# Records for this exercise
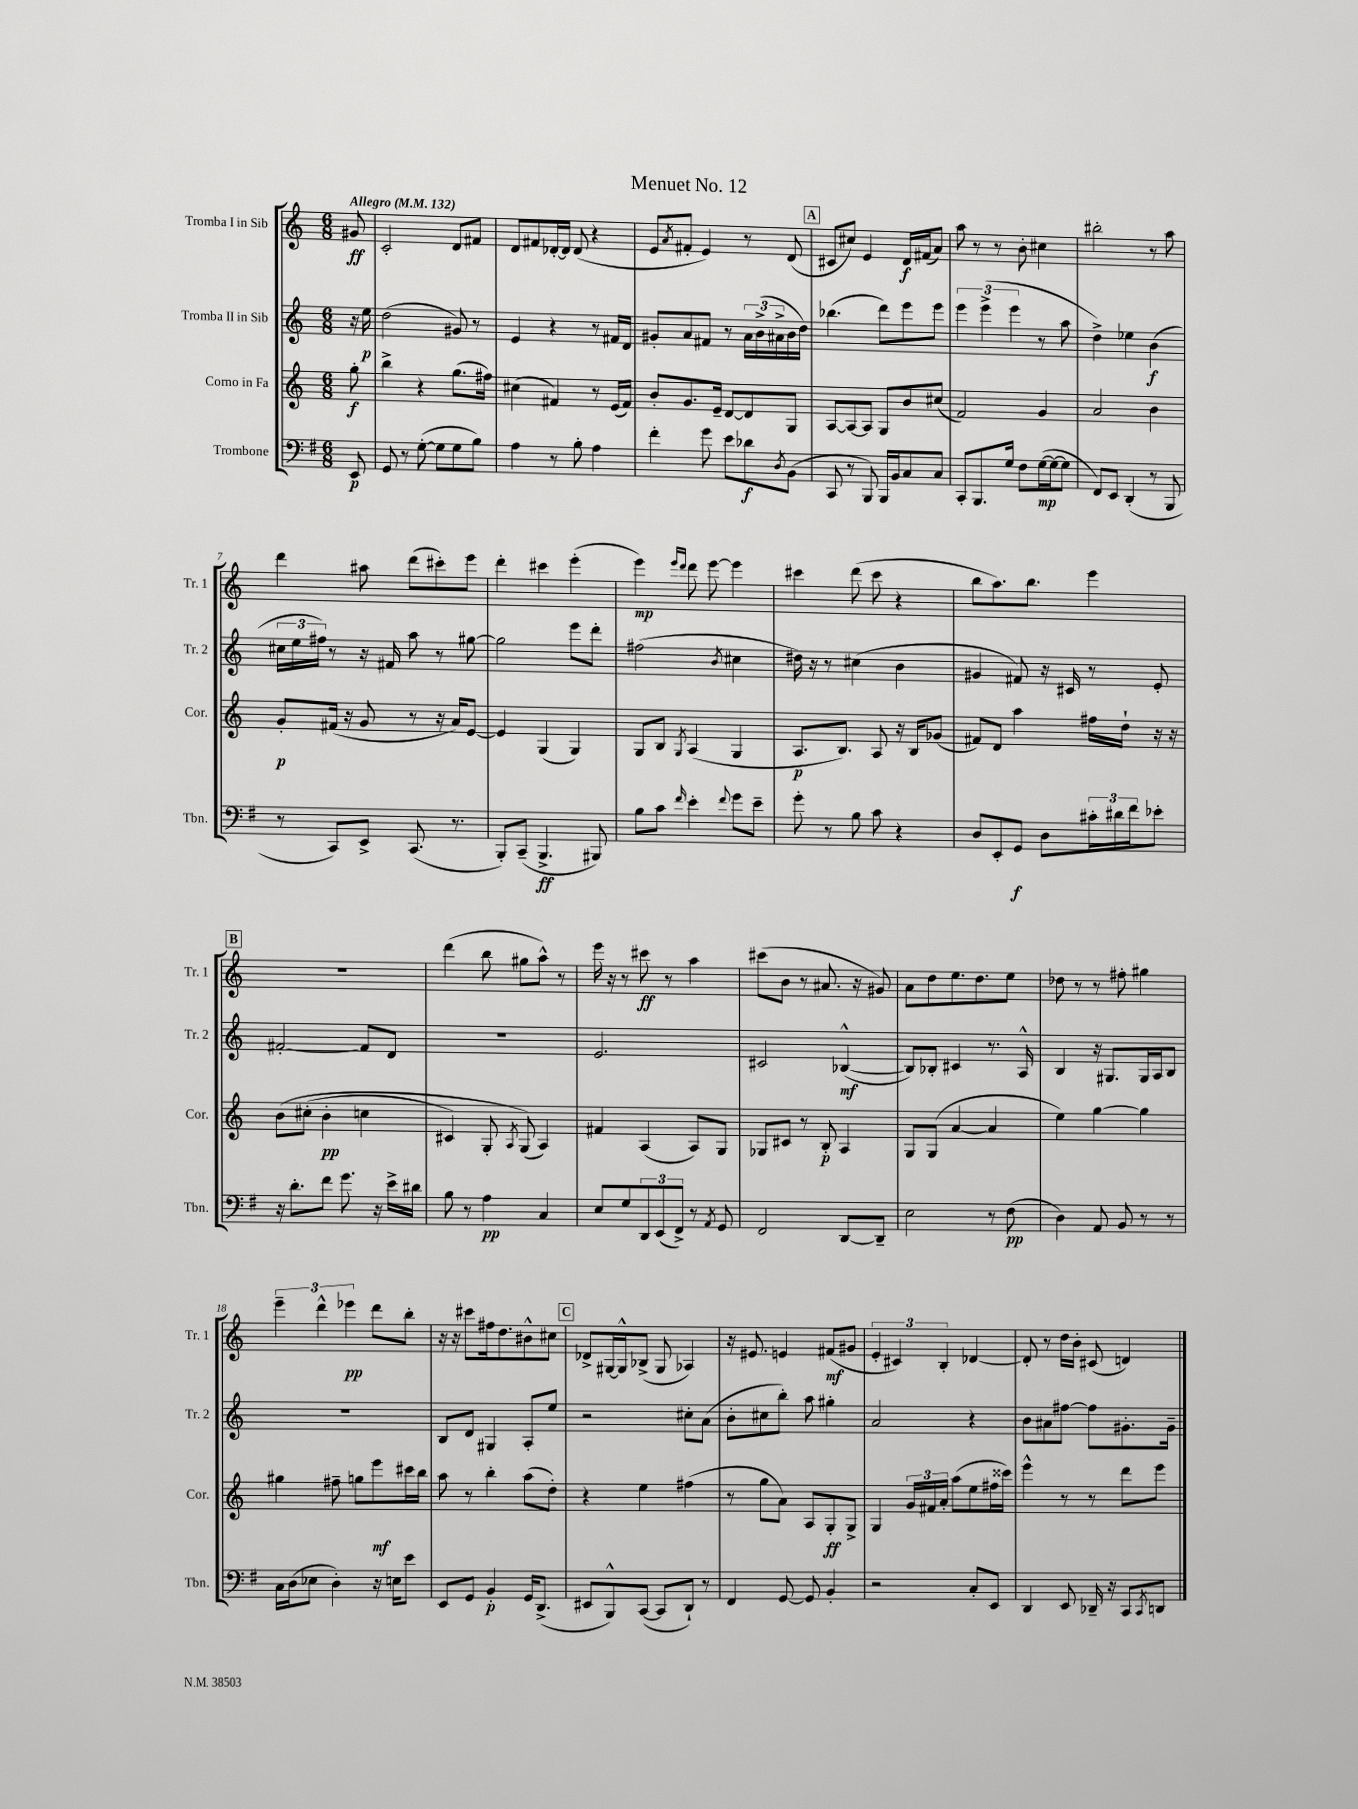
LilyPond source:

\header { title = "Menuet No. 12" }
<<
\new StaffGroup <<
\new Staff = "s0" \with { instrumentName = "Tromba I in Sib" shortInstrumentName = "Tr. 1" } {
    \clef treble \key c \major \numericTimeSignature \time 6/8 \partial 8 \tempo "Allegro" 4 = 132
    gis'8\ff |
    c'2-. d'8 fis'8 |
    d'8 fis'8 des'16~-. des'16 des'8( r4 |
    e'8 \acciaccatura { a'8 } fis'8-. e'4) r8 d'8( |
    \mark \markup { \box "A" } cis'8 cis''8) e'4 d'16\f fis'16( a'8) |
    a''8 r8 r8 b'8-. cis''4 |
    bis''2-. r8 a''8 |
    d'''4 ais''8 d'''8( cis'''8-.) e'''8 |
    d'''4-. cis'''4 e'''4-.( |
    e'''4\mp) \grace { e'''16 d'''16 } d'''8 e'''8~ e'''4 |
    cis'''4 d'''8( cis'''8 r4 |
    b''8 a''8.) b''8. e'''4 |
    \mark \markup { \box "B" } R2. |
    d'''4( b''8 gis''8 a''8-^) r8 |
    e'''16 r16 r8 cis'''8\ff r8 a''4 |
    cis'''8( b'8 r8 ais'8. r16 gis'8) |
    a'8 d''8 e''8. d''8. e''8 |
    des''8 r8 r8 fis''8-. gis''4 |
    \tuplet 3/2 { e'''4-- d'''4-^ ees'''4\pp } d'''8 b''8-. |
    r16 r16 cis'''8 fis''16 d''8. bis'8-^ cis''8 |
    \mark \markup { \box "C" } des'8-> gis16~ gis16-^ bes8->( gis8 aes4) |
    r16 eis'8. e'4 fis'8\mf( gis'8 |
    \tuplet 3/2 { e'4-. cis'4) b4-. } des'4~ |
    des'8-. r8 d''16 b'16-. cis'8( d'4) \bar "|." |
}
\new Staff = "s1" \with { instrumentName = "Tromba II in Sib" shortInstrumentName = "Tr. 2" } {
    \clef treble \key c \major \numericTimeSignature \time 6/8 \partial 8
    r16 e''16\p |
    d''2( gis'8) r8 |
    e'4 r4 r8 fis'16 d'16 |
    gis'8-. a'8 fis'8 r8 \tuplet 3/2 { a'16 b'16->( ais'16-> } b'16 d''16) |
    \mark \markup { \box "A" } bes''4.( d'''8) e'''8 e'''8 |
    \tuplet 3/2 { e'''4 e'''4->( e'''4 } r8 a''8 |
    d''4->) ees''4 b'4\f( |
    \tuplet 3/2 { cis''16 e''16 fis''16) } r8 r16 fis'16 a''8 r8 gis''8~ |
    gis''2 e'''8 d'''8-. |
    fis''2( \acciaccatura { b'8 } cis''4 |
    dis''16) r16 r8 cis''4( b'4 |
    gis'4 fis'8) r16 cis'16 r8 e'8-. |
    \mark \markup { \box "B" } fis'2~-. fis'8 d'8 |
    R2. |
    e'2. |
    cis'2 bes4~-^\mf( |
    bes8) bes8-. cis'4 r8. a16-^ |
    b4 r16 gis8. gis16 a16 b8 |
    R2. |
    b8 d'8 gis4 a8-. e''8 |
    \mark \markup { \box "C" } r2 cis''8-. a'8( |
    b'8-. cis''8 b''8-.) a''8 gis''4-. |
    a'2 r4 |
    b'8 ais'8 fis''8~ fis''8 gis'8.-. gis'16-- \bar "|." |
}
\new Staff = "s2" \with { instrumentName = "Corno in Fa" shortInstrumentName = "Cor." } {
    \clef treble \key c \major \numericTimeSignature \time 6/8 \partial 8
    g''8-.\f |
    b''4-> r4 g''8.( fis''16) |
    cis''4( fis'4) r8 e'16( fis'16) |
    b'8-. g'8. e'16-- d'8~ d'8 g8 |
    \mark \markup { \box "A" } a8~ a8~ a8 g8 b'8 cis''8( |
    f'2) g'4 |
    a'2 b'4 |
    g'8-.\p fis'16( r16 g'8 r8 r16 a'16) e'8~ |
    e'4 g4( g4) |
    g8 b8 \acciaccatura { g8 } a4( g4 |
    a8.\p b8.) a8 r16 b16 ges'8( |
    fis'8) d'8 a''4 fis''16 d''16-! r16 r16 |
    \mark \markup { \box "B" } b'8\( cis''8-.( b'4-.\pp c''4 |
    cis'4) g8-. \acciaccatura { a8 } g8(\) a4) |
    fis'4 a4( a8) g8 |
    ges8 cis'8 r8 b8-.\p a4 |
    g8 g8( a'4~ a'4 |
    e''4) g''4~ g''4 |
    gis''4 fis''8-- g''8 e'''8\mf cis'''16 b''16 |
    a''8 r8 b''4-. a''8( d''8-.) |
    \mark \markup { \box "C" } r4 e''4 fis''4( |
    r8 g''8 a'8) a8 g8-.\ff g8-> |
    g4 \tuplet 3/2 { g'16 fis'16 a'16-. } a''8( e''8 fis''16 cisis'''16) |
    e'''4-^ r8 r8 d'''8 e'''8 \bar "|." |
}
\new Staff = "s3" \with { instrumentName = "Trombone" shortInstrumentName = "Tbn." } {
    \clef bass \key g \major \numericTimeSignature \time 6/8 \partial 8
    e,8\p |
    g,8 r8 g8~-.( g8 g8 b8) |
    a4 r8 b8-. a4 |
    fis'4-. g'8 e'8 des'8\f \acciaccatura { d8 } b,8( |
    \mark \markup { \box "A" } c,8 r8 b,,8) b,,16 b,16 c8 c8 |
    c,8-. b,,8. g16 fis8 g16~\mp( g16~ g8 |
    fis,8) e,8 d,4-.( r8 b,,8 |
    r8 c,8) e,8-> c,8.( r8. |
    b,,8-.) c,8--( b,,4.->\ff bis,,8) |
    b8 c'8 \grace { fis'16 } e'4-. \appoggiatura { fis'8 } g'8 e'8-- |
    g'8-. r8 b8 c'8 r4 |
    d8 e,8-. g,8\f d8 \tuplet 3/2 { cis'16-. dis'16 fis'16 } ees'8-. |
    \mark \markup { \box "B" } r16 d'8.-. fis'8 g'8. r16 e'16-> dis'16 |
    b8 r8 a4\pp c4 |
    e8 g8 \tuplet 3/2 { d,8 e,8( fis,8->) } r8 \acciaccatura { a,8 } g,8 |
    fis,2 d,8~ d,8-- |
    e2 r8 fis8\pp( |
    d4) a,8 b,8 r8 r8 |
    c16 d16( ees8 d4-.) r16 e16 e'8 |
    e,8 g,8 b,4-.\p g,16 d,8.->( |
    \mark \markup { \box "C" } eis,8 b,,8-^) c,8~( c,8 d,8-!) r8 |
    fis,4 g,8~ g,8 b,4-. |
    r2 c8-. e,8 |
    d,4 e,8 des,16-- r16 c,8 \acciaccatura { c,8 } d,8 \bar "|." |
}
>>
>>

# Work instructions
Please report each line of the listing above that contains the string "shortInstrumentName". The match is case-sensitive.

# Full answer
\new Staff = "s0" \with { instrumentName = "Tromba I in Sib" shortInstrumentName = "Tr. 1" } {
\new Staff = "s1" \with { instrumentName = "Tromba II in Sib" shortInstrumentName = "Tr. 2" } {
\new Staff = "s2" \with { instrumentName = "Corno in Fa" shortInstrumentName = "Cor." } {
\new Staff = "s3" \with { instrumentName = "Trombone" shortInstrumentName = "Tbn." } {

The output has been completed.